YOUR INSTRUCTIONS →
Where a record holds a picture, leave the picture out; otherwise repeat every record exactly.

SUPPLIED MATERIAL →
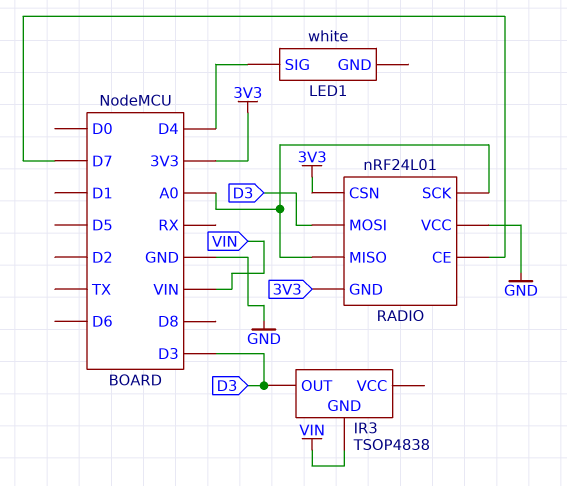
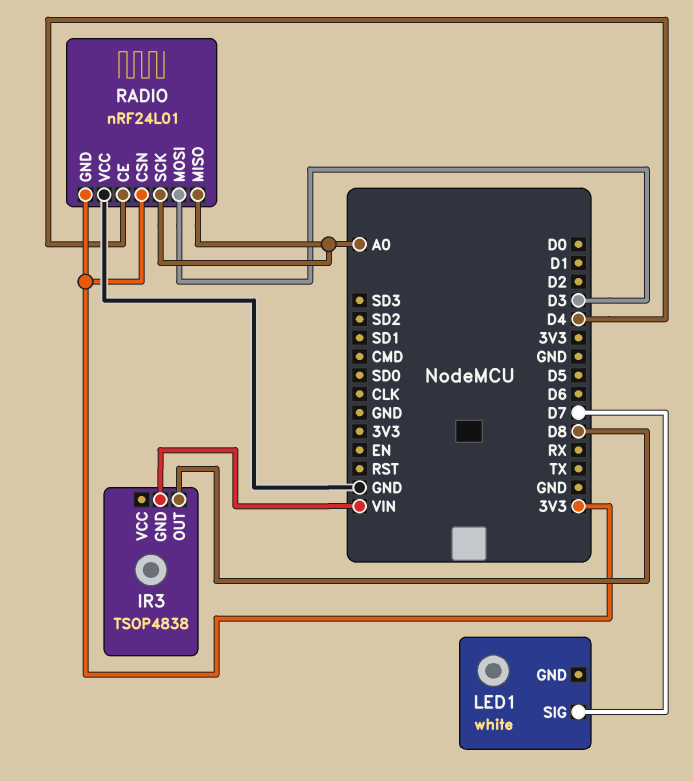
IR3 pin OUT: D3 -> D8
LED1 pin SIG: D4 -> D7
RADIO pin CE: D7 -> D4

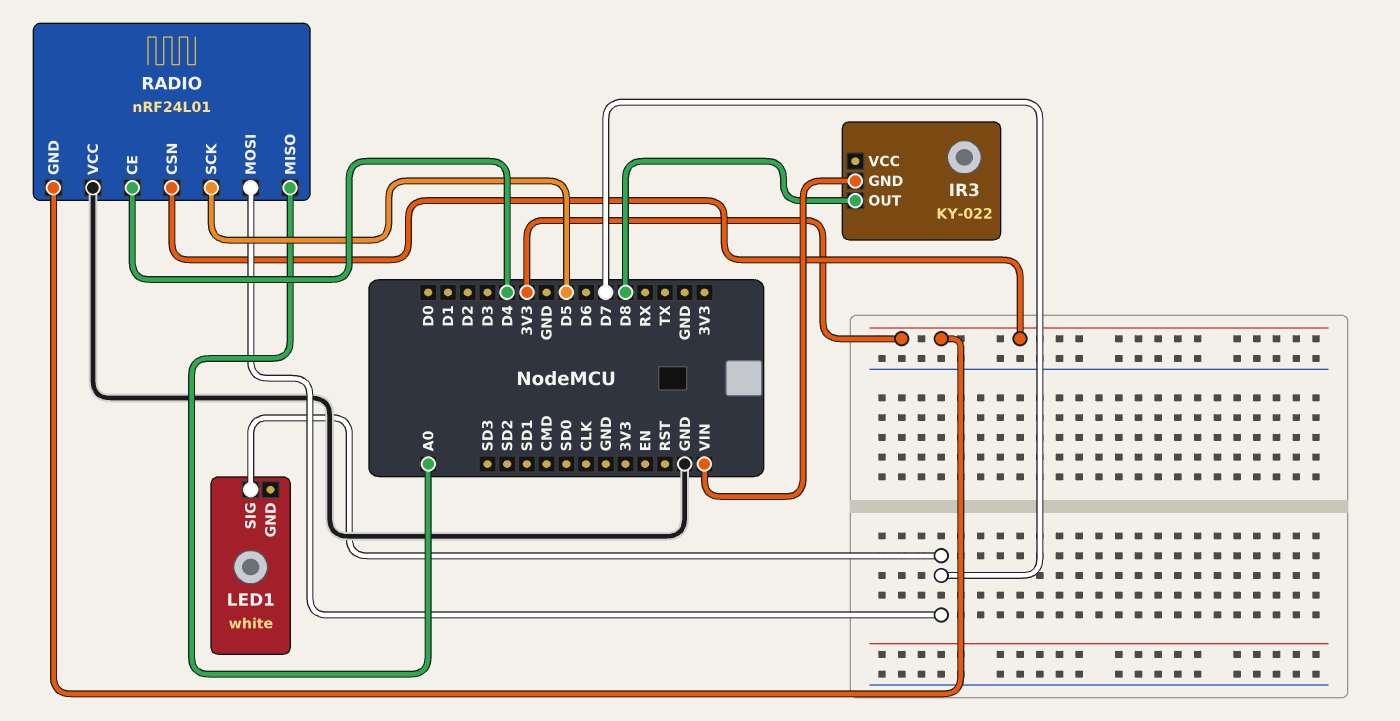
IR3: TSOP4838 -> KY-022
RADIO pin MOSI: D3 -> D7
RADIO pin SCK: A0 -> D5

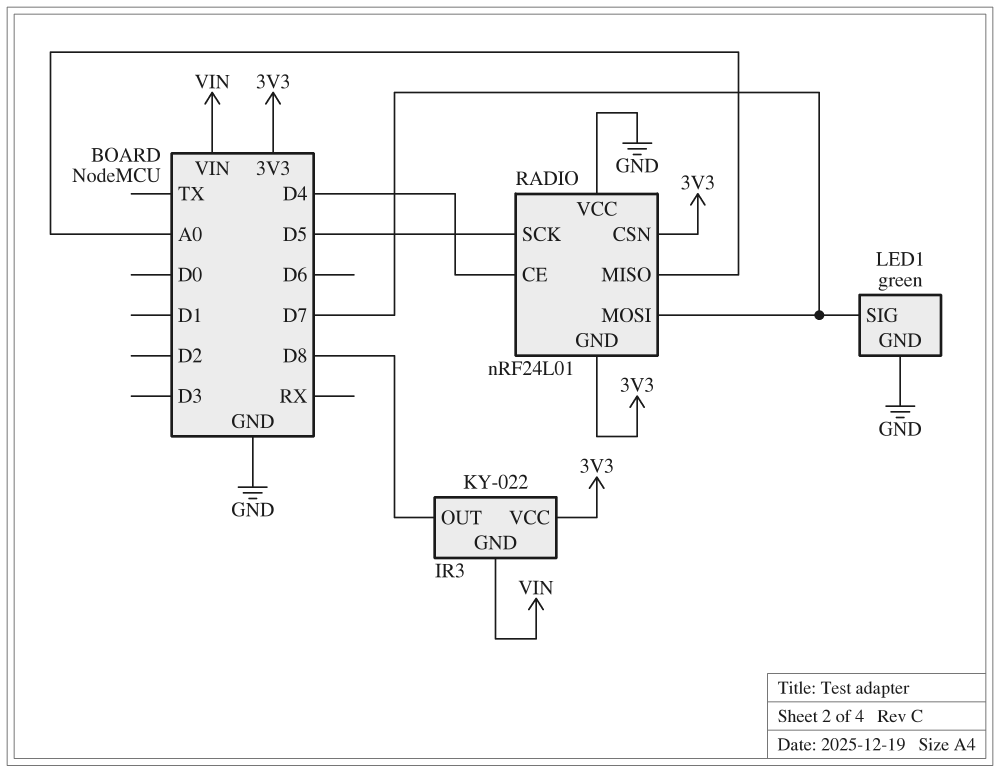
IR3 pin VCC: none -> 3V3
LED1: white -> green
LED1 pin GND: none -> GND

PROBLEM SOLUTION →
IR3 pin OUT: D3 -> D8
LED1 pin SIG: D4 -> D7
RADIO pin CE: D7 -> D4

IR3: TSOP4838 -> KY-022
RADIO pin MOSI: D3 -> D7
RADIO pin SCK: A0 -> D5

IR3 pin VCC: none -> 3V3
LED1: white -> green
LED1 pin GND: none -> GND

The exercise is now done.